- **WHAT THE TASK ASKS**
Read the lines of the data below and retrieve those with "lime".

::: DATA UNDER STUDY :::

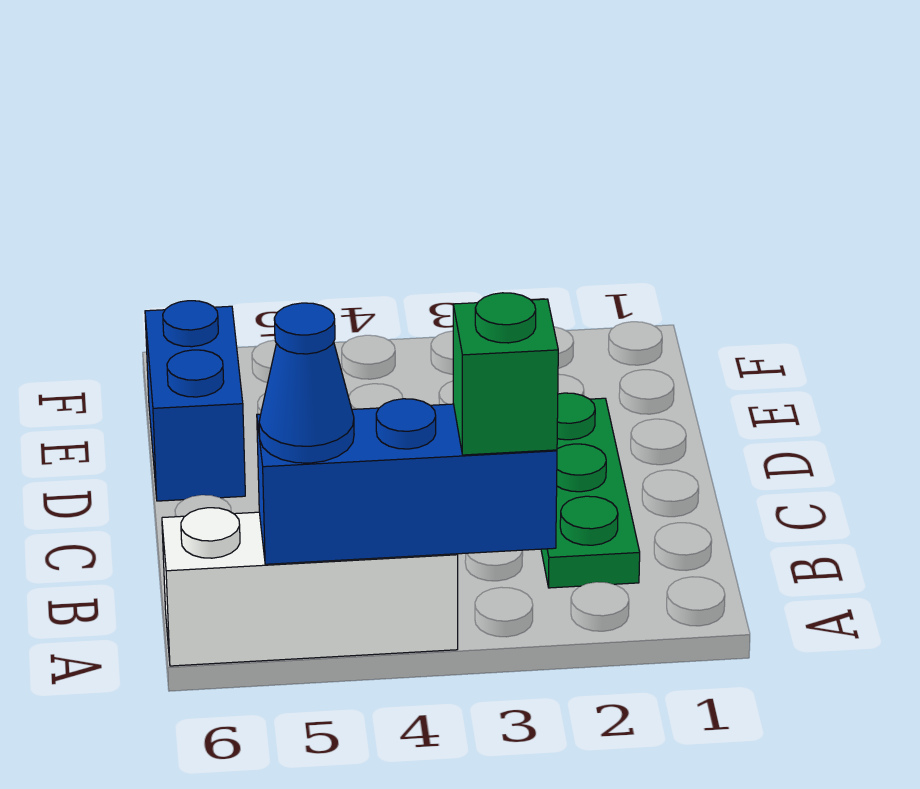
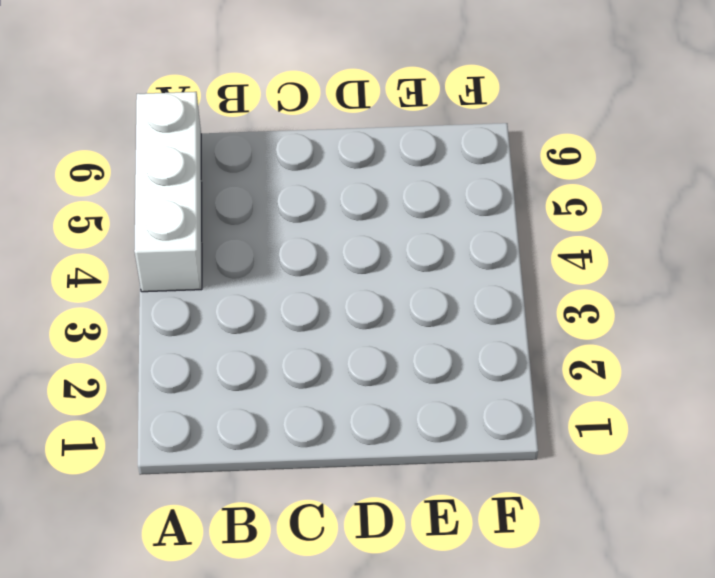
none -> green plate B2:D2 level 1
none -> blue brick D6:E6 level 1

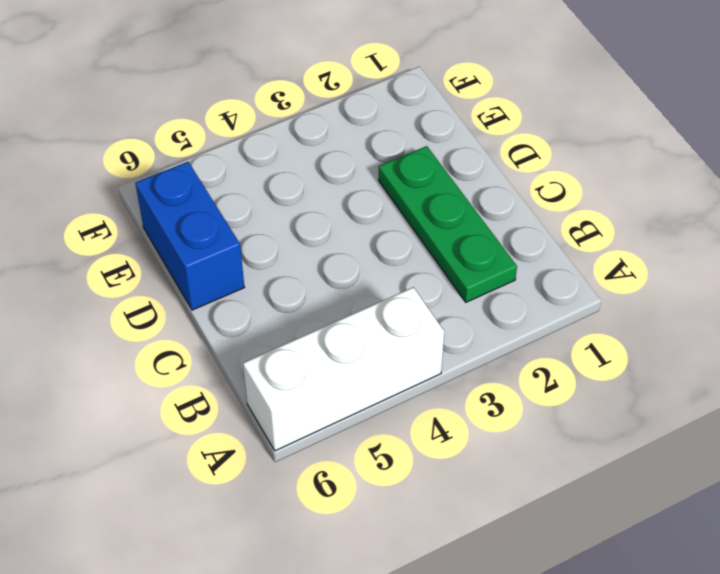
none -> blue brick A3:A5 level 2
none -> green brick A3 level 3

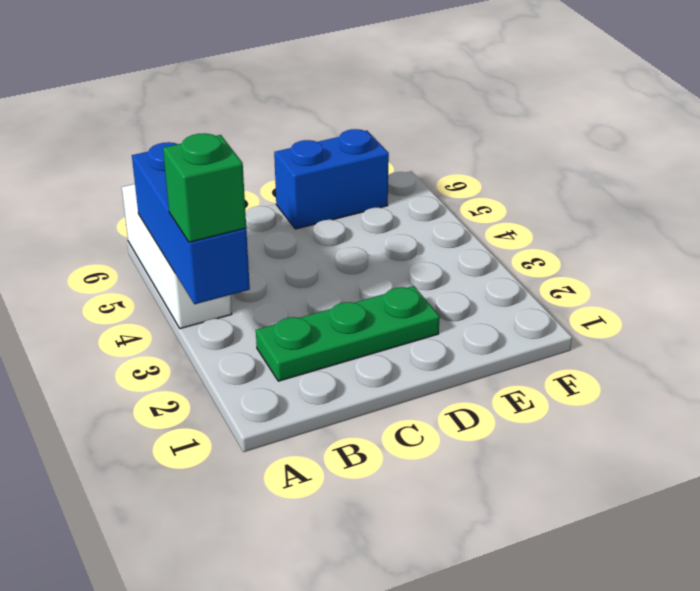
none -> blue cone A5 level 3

:::
::: DATA UNDER STUDY :::

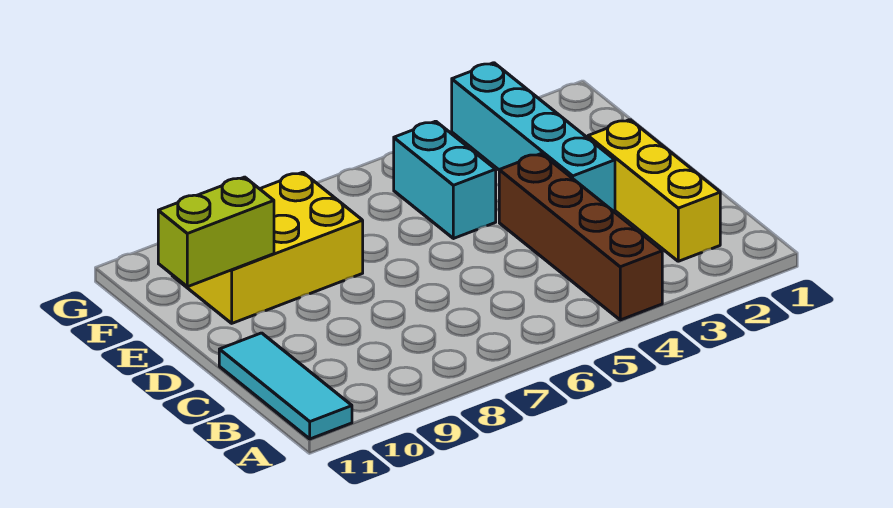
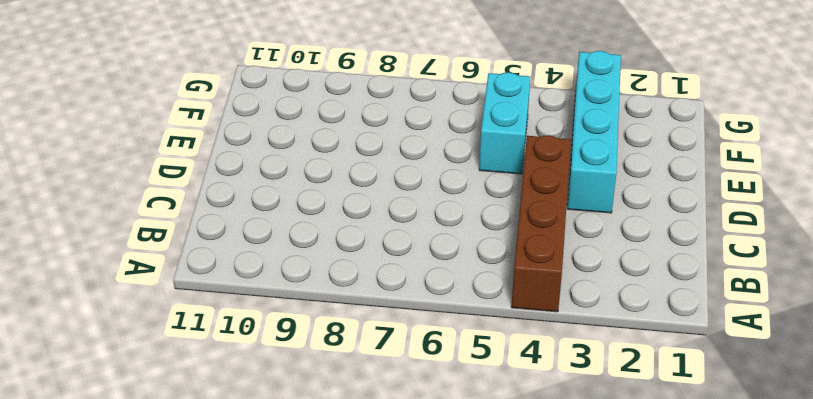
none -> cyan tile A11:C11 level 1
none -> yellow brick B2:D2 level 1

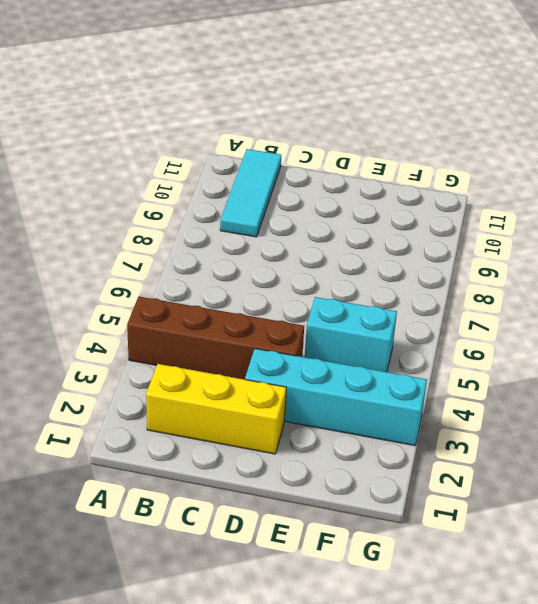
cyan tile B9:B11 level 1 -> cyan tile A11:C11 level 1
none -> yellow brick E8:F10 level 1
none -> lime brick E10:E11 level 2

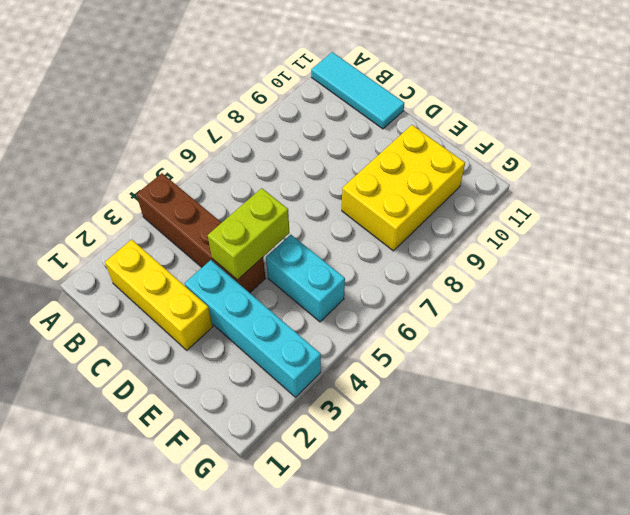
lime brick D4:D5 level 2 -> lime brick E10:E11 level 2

:::

- **RESPONSE AREA**
none -> lime brick E10:E11 level 2
lime brick D4:D5 level 2 -> lime brick E10:E11 level 2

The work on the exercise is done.